───── Material for the task ─────
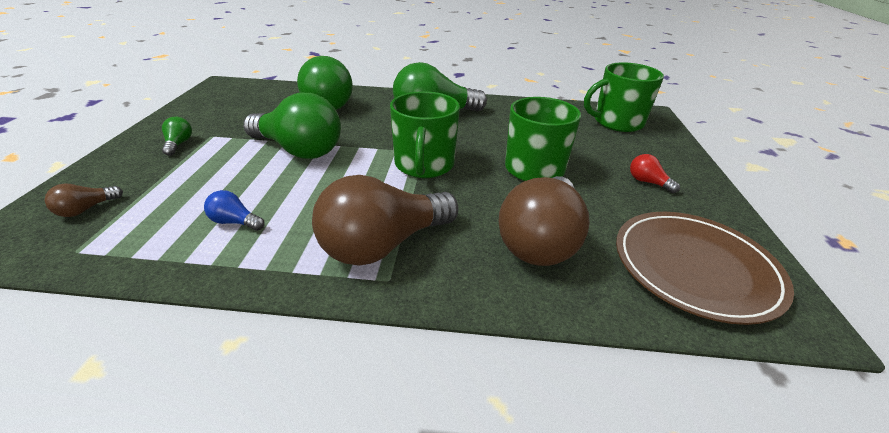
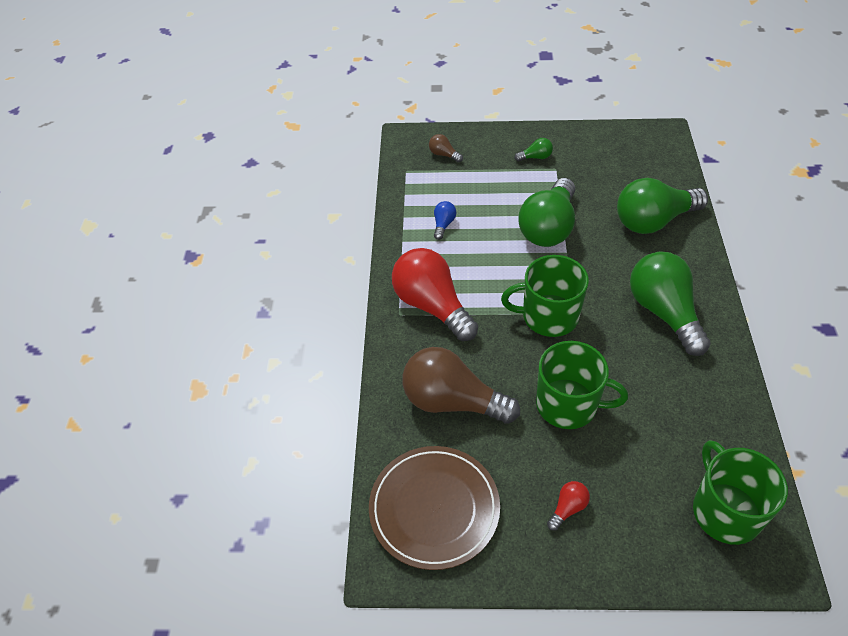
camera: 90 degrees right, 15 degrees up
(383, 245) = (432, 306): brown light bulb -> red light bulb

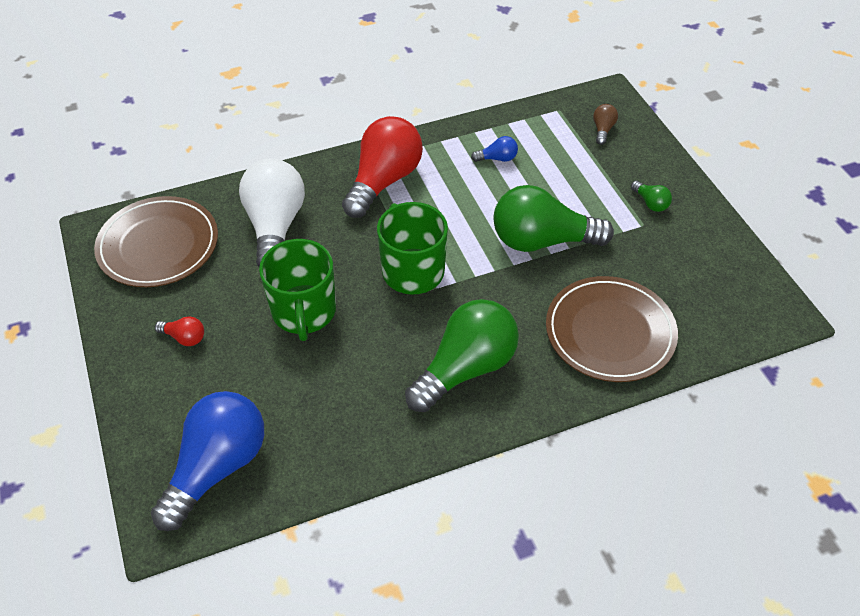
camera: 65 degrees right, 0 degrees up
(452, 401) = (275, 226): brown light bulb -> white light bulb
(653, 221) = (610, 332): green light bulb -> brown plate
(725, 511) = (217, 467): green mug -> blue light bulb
─────
=== Aim of the exercise ===
Only a number is wanted here: the count of lines in the data that contain the string "right".

=== Task result ===
2